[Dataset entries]
++++
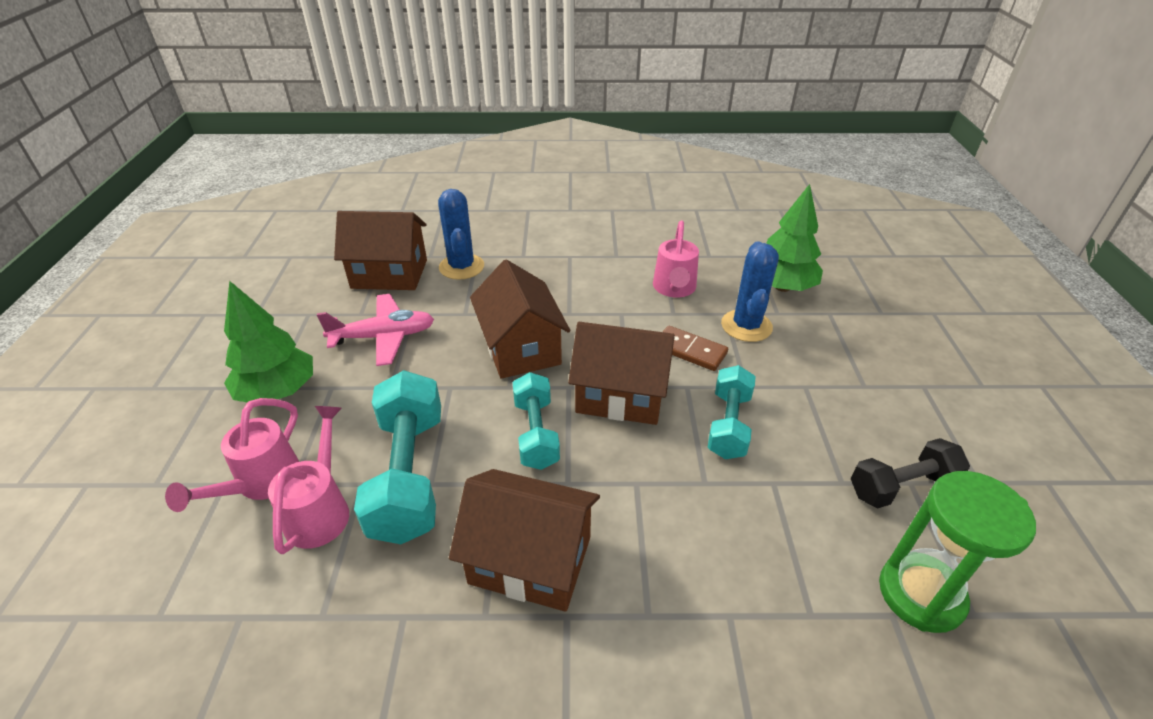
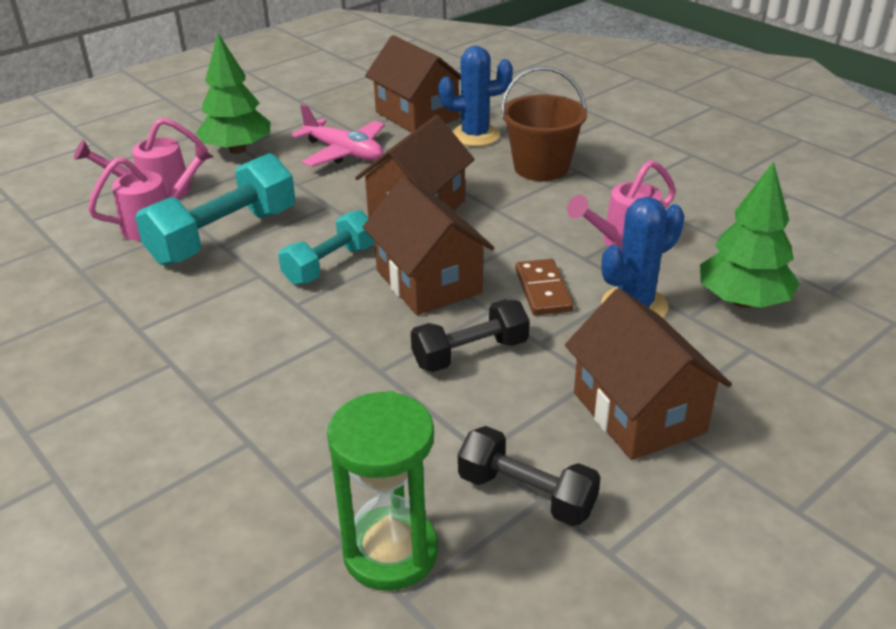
camera: 50 degrees right, 5 degrees down
(461, 267) = (475, 135): blue cactus -> blue cactus turned 45 degrees clockwise
(530, 560) = (203, 324): brown house -> brown house (638, 412)
(545, 266) = (541, 168): none -> brown bucket
(729, 425) = (470, 354): turquoise dumbbell -> black dumbbell

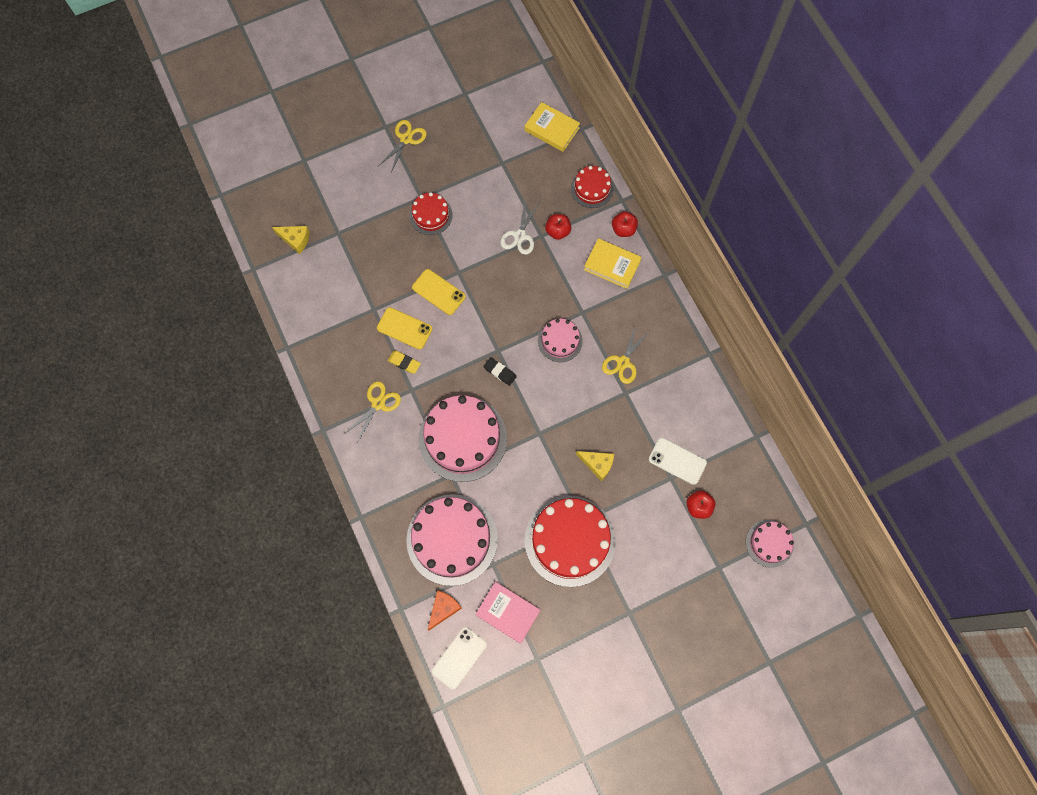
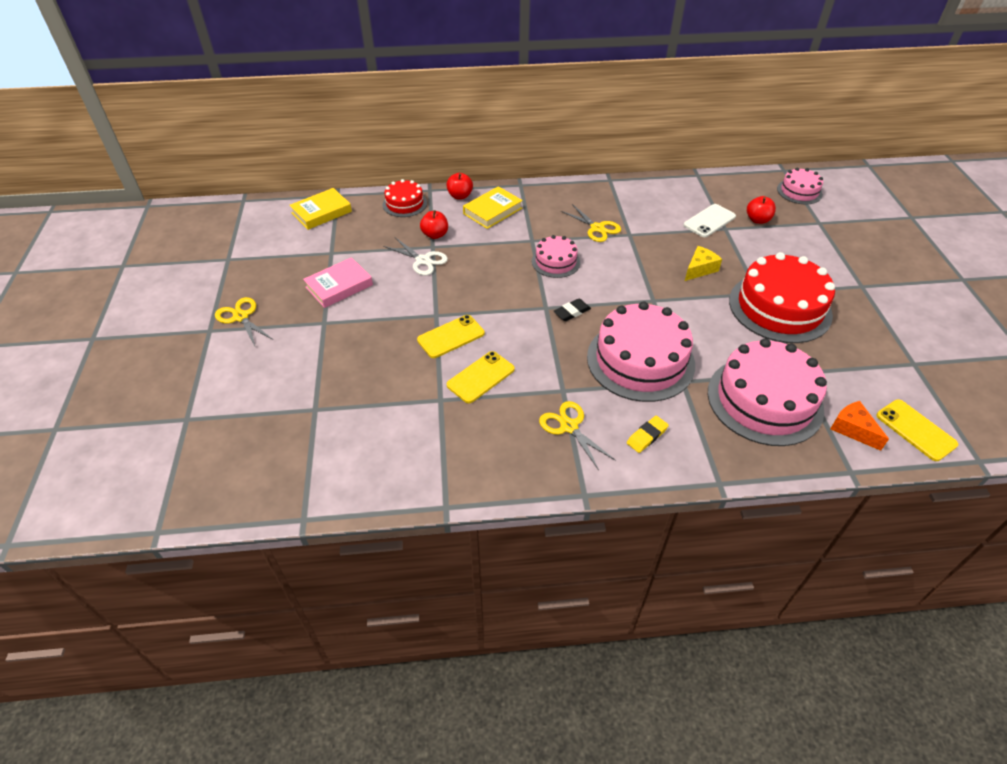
camera: 70 degrees left, 25 degrees down
(295, 240) = (293, 457): yellow cheese -> none
(404, 362) = (525, 388): yellow eraser -> yellow eraser (647, 436)
(431, 215) = (352, 320): red cake -> none
(459, 657) = (915, 430): white phone -> yellow phone
(508, 612) = (859, 374): pink book -> pink book (339, 286)

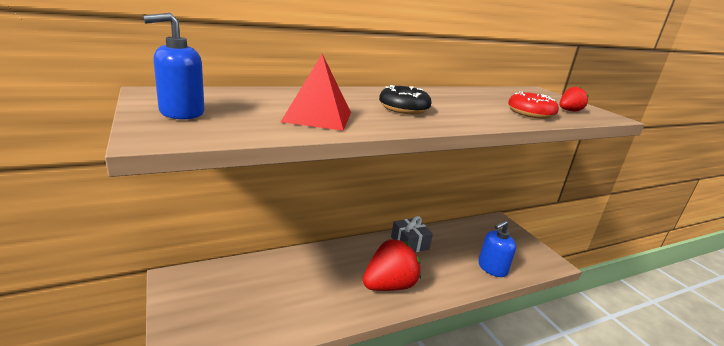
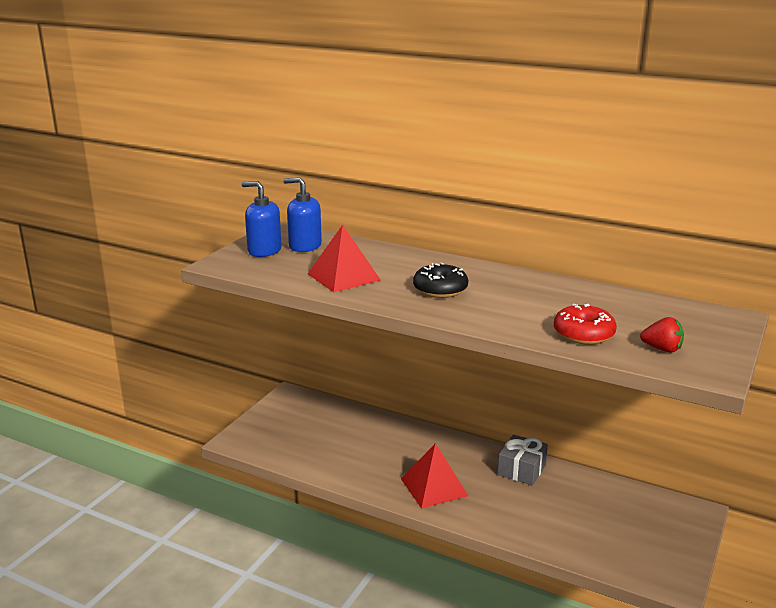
camera: 55 degrees right, 0 degrees up
(389, 285) = (434, 487): red strawberry -> red pyramid
(492, 268) = (573, 538): blue soap dispenser -> blue soap dispenser (305, 246)

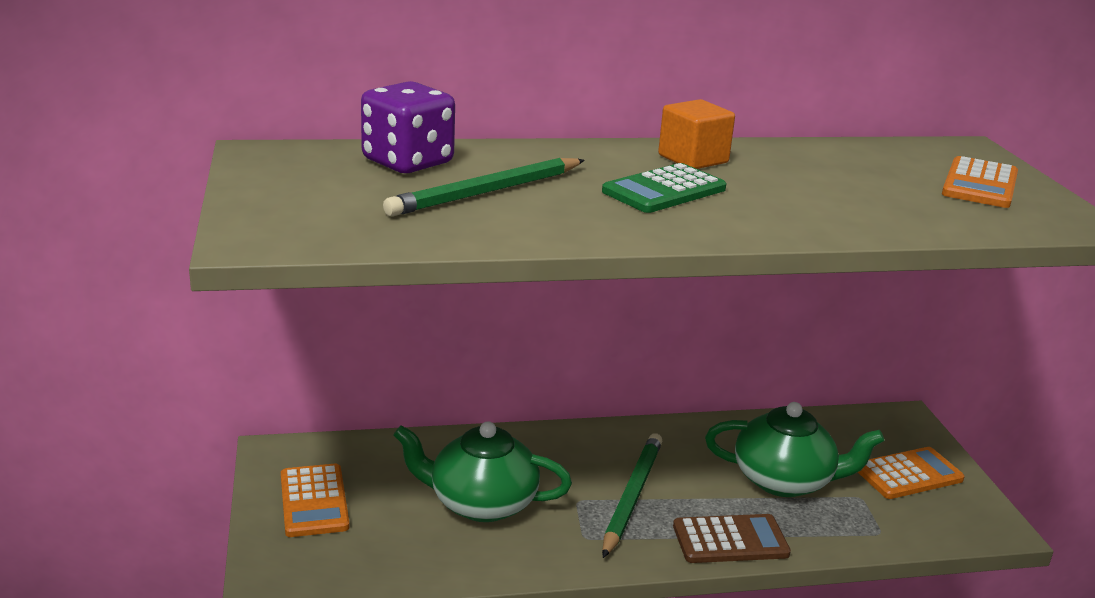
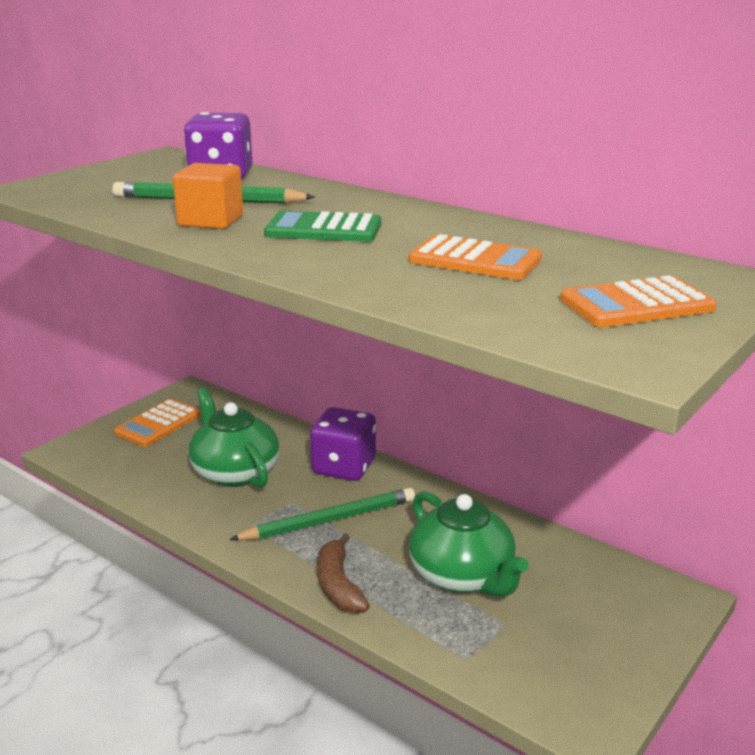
camera: 50 degrees right, 0 degrees up
(559, 447) = (344, 467): none -> purple dice
(693, 159) = (416, 219): orange cube -> orange cube (211, 221)
(730, 540) = (338, 585): brown calculator -> brown banana
(908, 474) = (588, 637): orange calculator -> orange calculator (475, 260)

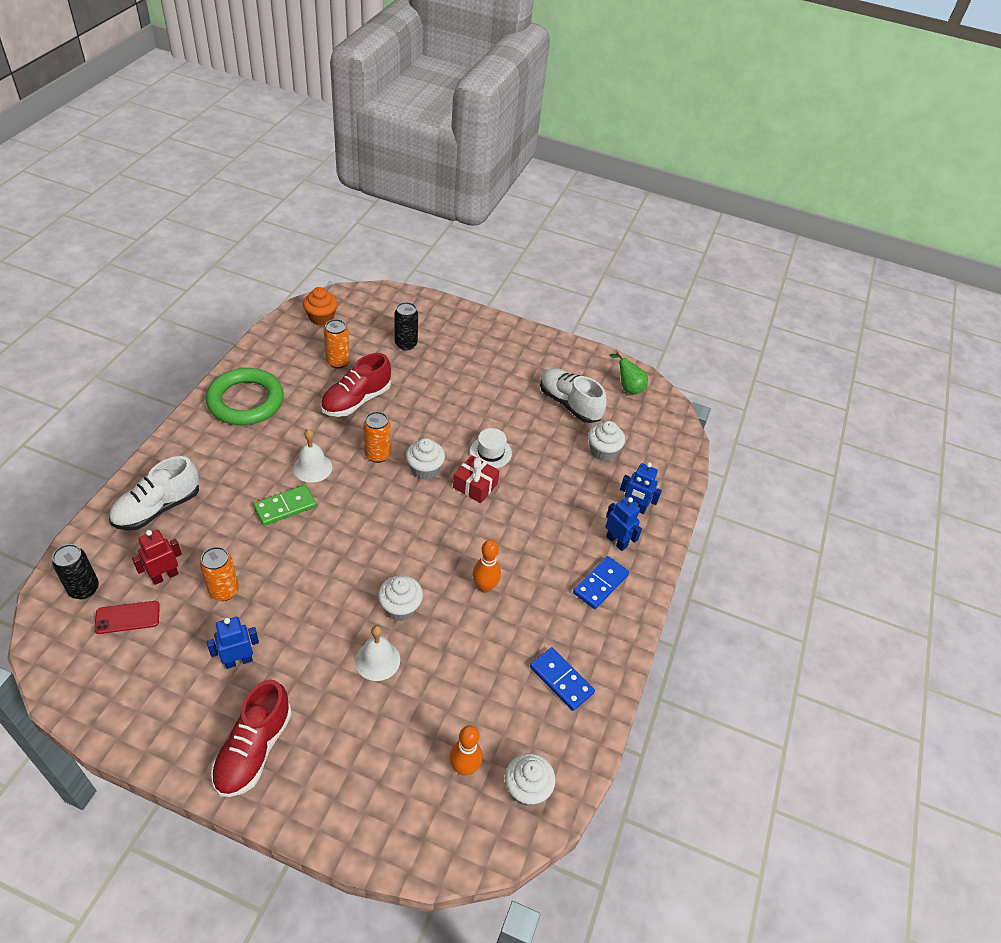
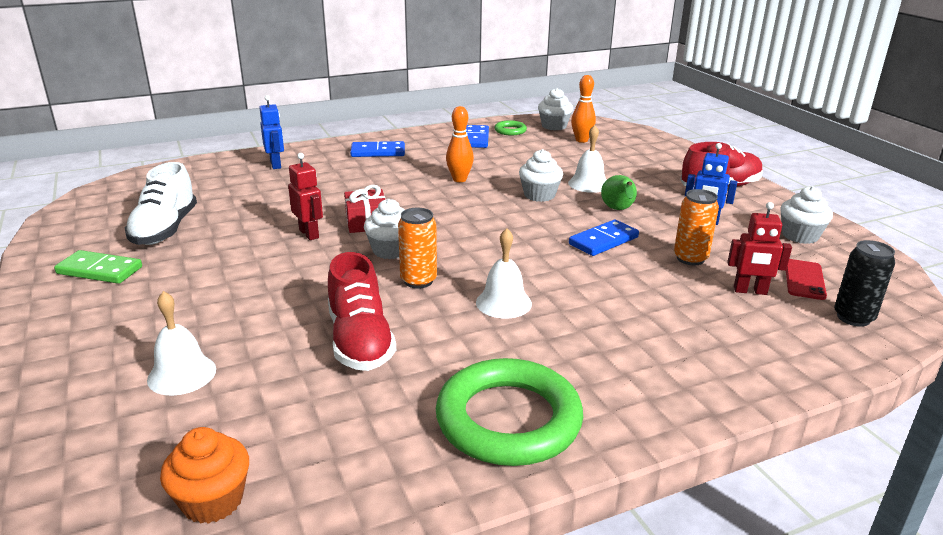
camera: 130 degrees left, 20 degrees down
(127, 617) = (804, 280): red phone -> red phone turned 75 degrees clockwise
(157, 508) = (731, 349): white shoe -> none
(285, 507) = (572, 286): green domino -> green domino (100, 270)
(300, 572) = (603, 241): none -> blue domino
(338, 362) = (307, 403): orange can -> none
(356, 400) = (360, 341): red shoe -> red shoe turned 75 degrees clockwise
(406, 344) = (182, 374): black can -> white bell
(490, 452) = (309, 234): white hat -> red robot
(554, 732) = (510, 131): none -> green ring
(602, 451) = (220, 194): white cupcake -> white cupcake (800, 236)
(616, 541) = (326, 159): blue robot -> none
(628, 387) = (90, 215): green pear -> green pear (618, 210)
++++
Copy each line above holding "degrees".

* _Your solution_:
camera: 50 degrees right, 5 degrees down
(461, 267) = (475, 135): blue cactus -> blue cactus turned 45 degrees clockwise
camera: 70 degrees left, 25 degrees down
camera: 55 degrees right, 0 degrees up
camera: 50 degrees right, 0 degrees up
camera: 130 degrees left, 20 degrees down
(127, 617) = (804, 280): red phone -> red phone turned 75 degrees clockwise
(356, 400) = (360, 341): red shoe -> red shoe turned 75 degrees clockwise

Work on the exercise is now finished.